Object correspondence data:
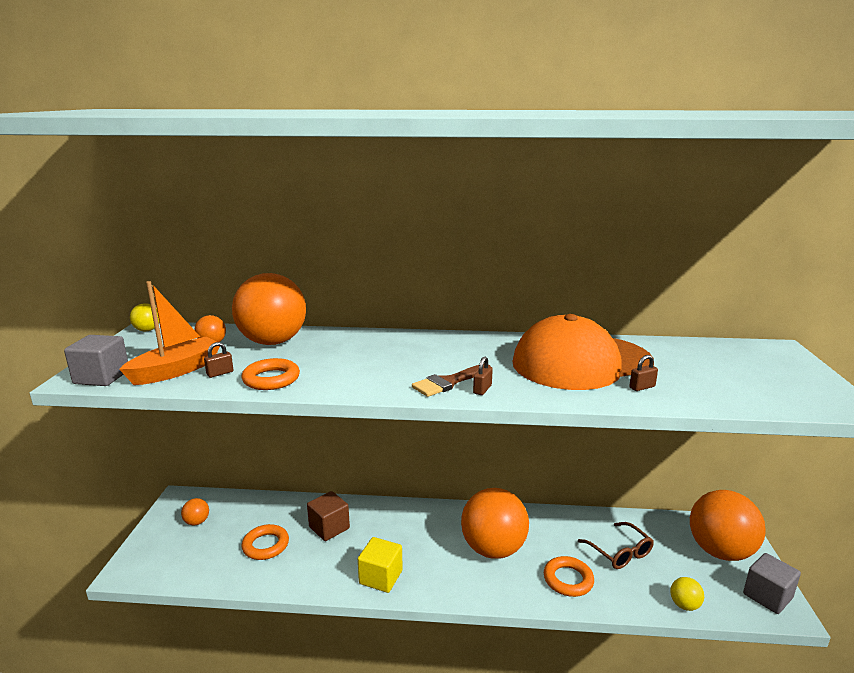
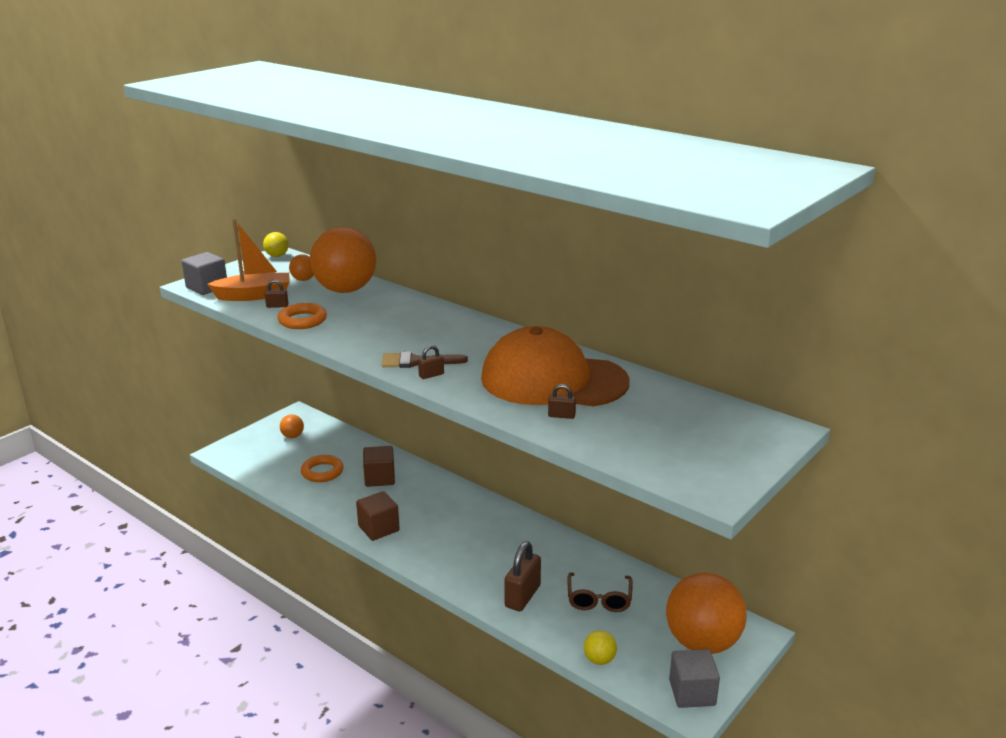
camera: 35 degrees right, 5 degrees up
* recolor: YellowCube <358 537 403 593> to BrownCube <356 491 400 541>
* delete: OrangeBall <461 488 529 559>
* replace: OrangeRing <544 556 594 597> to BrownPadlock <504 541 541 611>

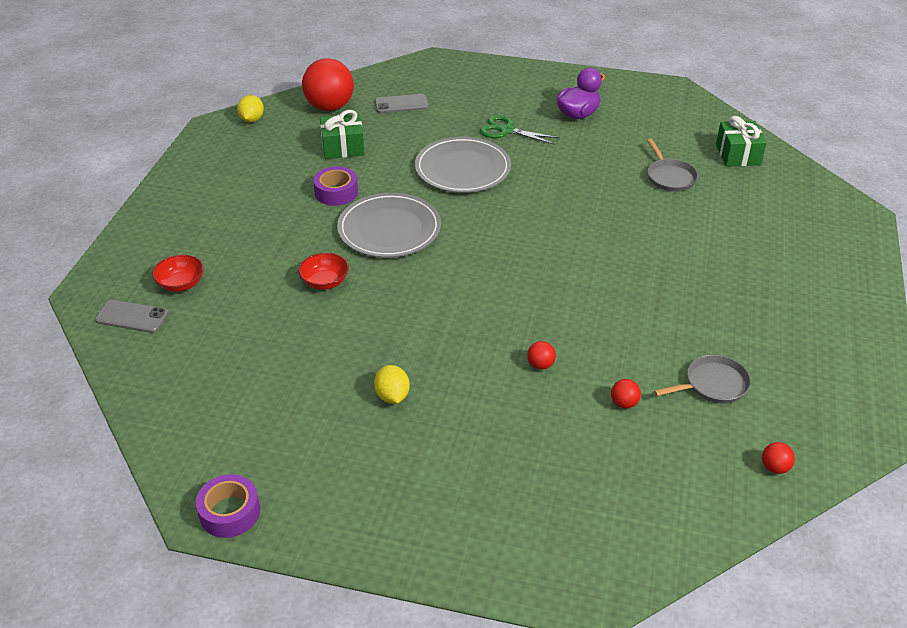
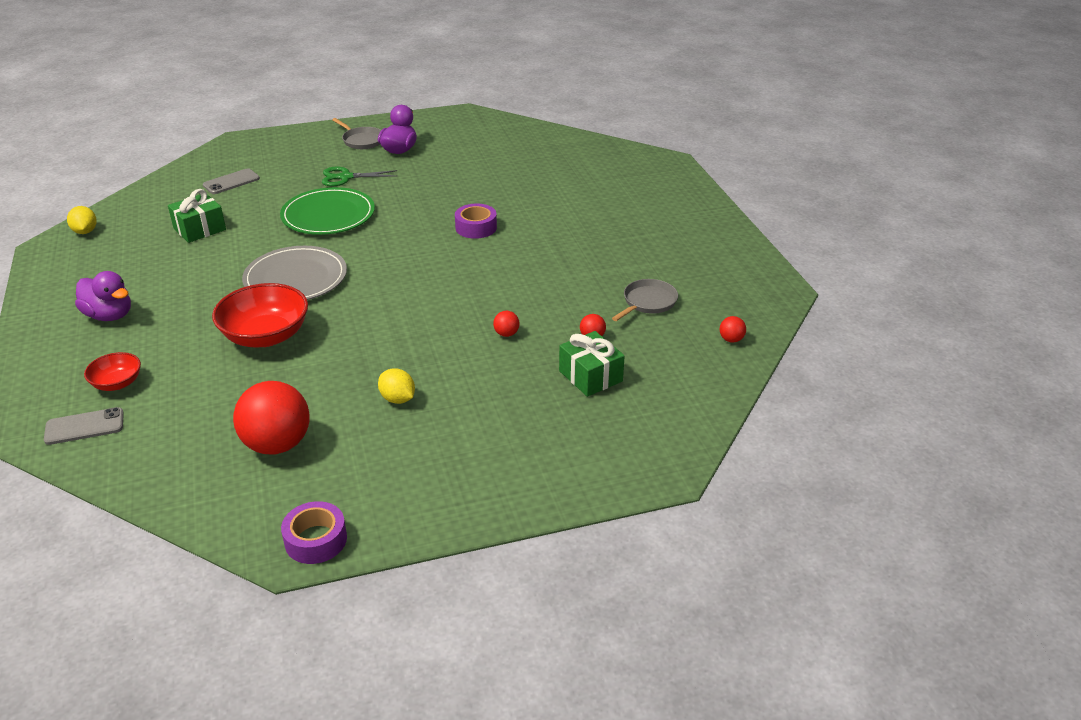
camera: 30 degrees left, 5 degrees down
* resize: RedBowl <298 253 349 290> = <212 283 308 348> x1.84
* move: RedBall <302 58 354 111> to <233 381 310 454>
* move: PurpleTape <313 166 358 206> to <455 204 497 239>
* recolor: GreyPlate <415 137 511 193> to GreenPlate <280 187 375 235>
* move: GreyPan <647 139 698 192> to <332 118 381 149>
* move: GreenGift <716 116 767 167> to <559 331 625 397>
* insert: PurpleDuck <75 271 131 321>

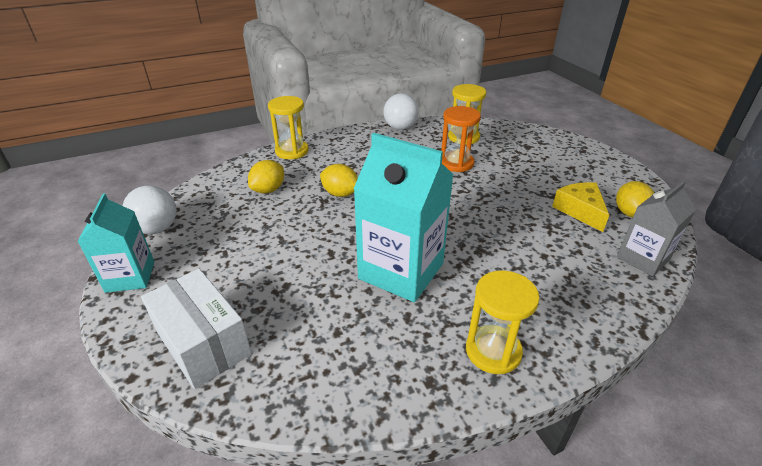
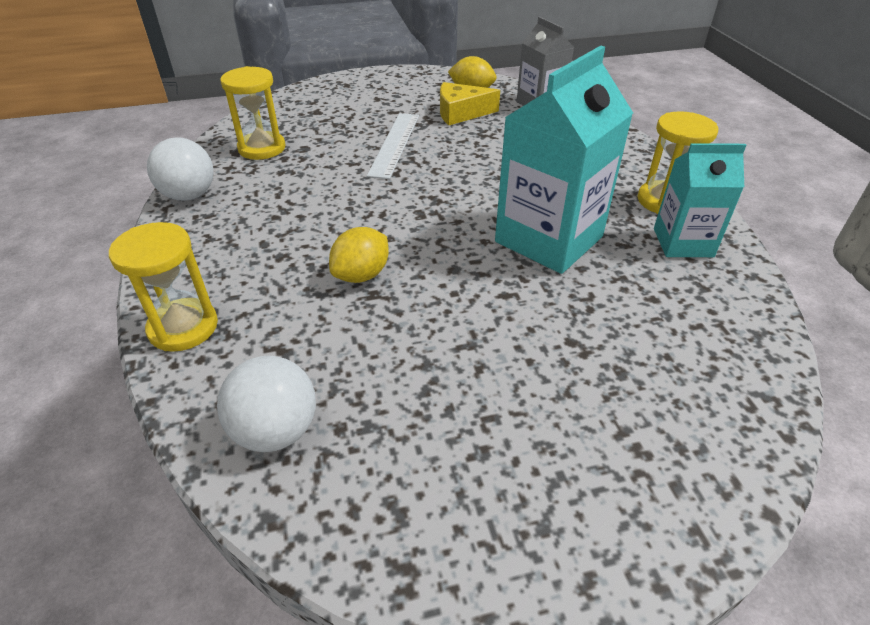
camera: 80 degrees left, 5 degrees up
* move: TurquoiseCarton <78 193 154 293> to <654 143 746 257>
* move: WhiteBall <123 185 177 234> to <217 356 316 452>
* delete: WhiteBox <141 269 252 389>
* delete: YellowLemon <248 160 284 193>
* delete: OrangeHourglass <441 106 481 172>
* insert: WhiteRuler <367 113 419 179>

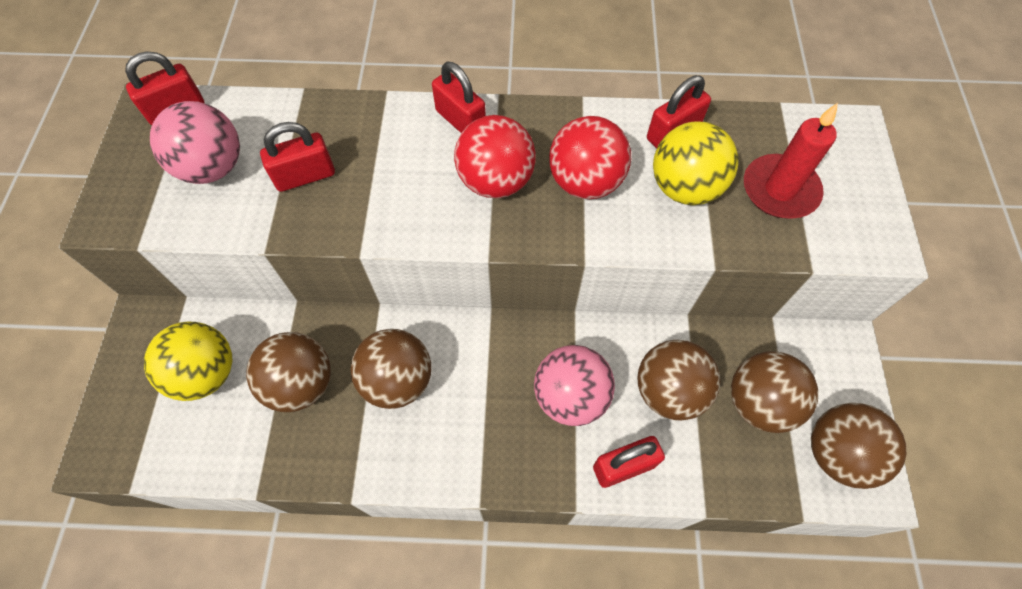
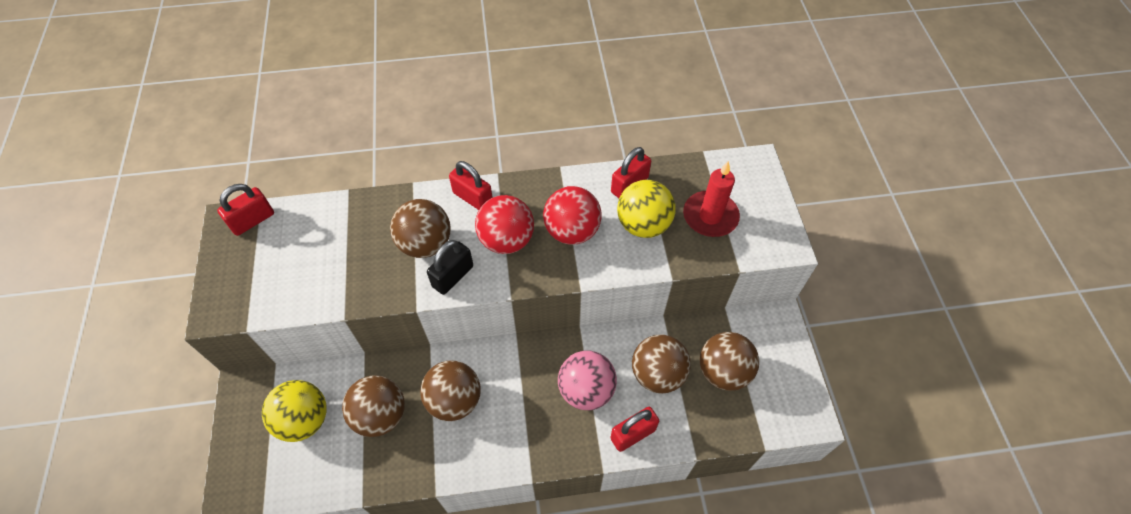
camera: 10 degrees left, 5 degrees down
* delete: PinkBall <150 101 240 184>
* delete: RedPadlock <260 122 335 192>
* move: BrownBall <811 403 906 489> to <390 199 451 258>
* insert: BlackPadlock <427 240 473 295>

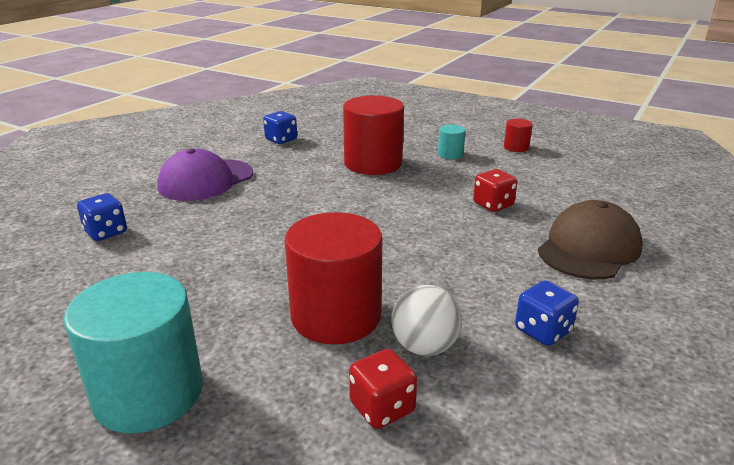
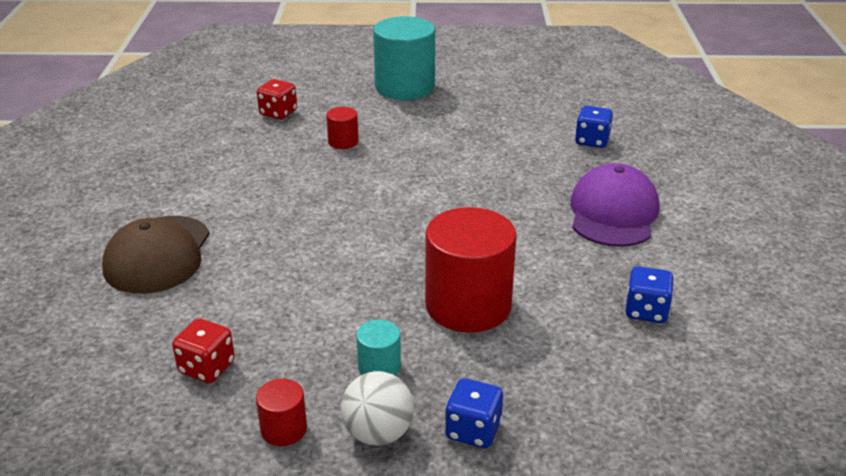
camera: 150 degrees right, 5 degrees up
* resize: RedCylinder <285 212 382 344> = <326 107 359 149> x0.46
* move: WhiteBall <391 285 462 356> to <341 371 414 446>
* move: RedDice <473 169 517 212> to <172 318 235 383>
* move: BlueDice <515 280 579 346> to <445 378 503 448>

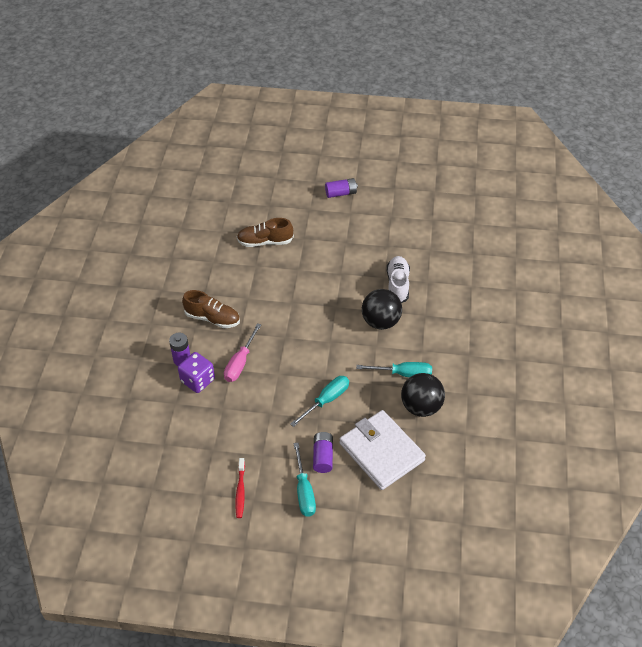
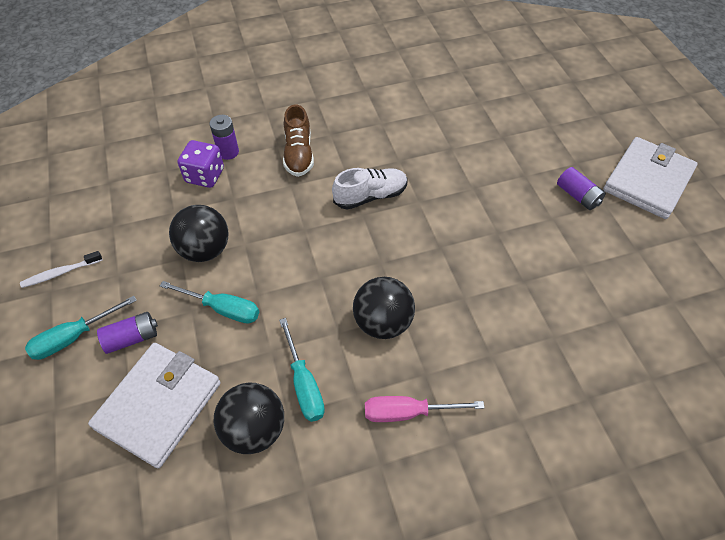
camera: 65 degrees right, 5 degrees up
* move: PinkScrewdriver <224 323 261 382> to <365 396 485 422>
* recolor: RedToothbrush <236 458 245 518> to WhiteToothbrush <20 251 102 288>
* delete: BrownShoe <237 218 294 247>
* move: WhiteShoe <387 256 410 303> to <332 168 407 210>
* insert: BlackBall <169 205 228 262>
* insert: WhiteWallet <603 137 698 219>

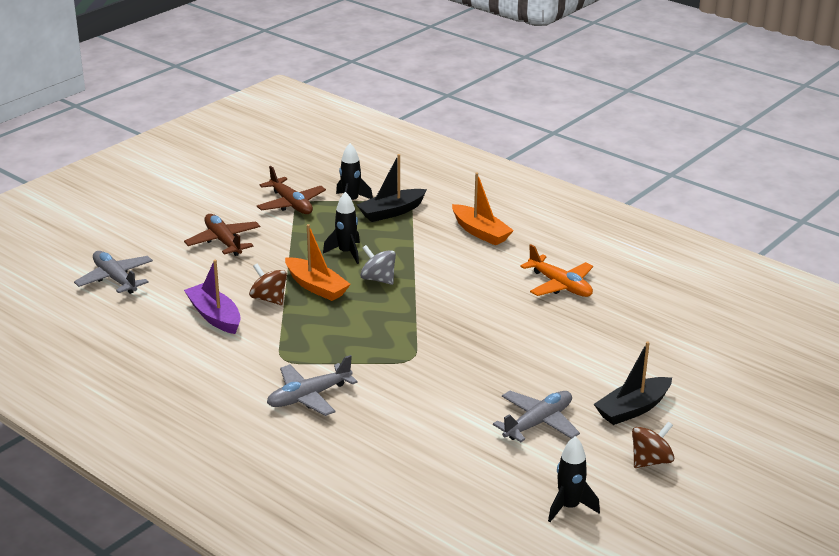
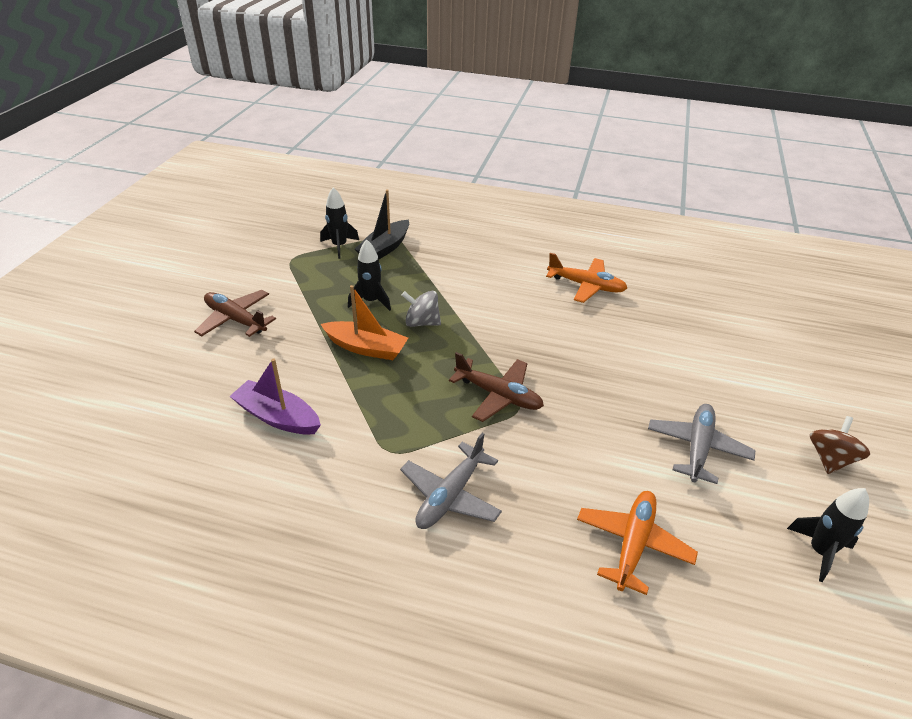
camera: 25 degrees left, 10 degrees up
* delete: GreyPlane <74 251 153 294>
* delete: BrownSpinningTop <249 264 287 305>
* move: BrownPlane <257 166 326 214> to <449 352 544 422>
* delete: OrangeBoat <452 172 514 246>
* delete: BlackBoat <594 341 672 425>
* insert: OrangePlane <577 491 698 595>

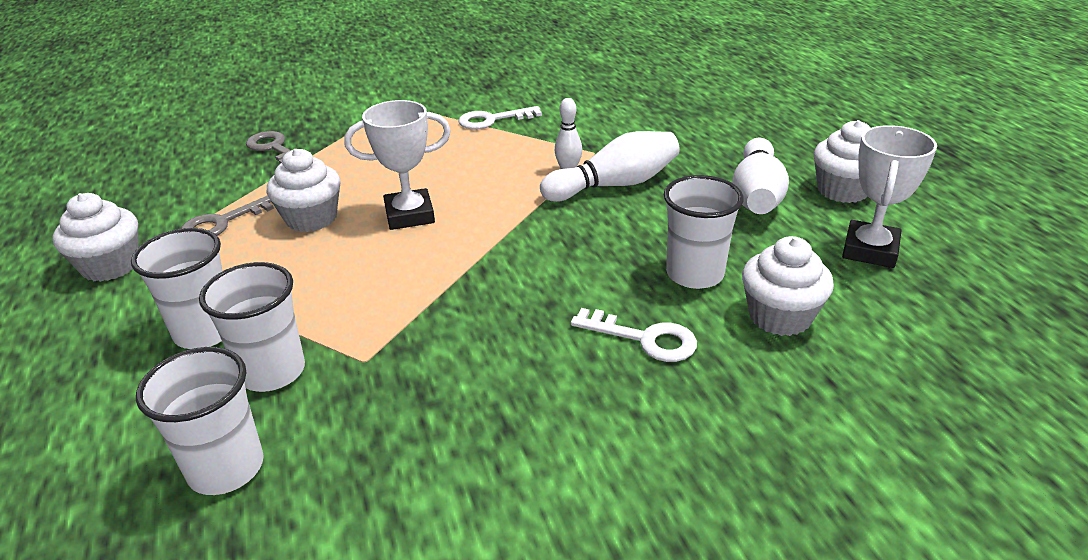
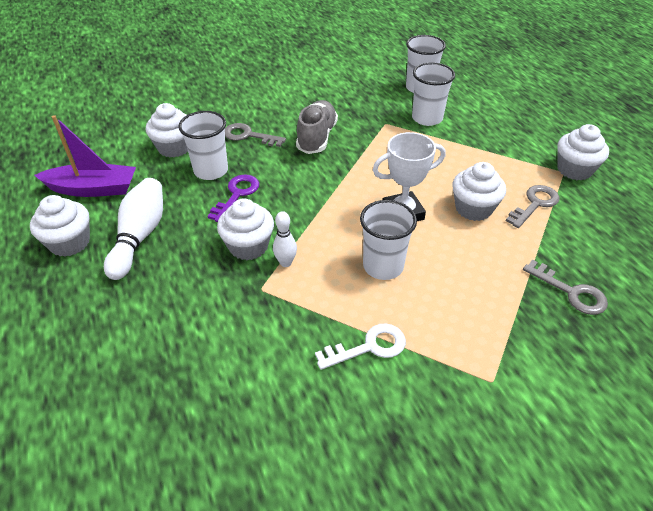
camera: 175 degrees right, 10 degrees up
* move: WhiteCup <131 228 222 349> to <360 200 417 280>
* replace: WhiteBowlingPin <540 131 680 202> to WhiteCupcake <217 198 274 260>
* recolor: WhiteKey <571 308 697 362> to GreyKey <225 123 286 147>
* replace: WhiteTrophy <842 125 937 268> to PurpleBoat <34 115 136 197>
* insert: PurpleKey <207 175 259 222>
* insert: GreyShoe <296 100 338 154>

WORK TO COMPLETE:
Within the entries above, find every line where the string "replace" occurs, and copy it.

COMPLETED EXERCISE:
* replace: OrangeRing <544 556 594 597> to BrownPadlock <504 541 541 611>
* replace: WhiteBowlingPin <540 131 680 202> to WhiteCupcake <217 198 274 260>
* replace: WhiteTrophy <842 125 937 268> to PurpleBoat <34 115 136 197>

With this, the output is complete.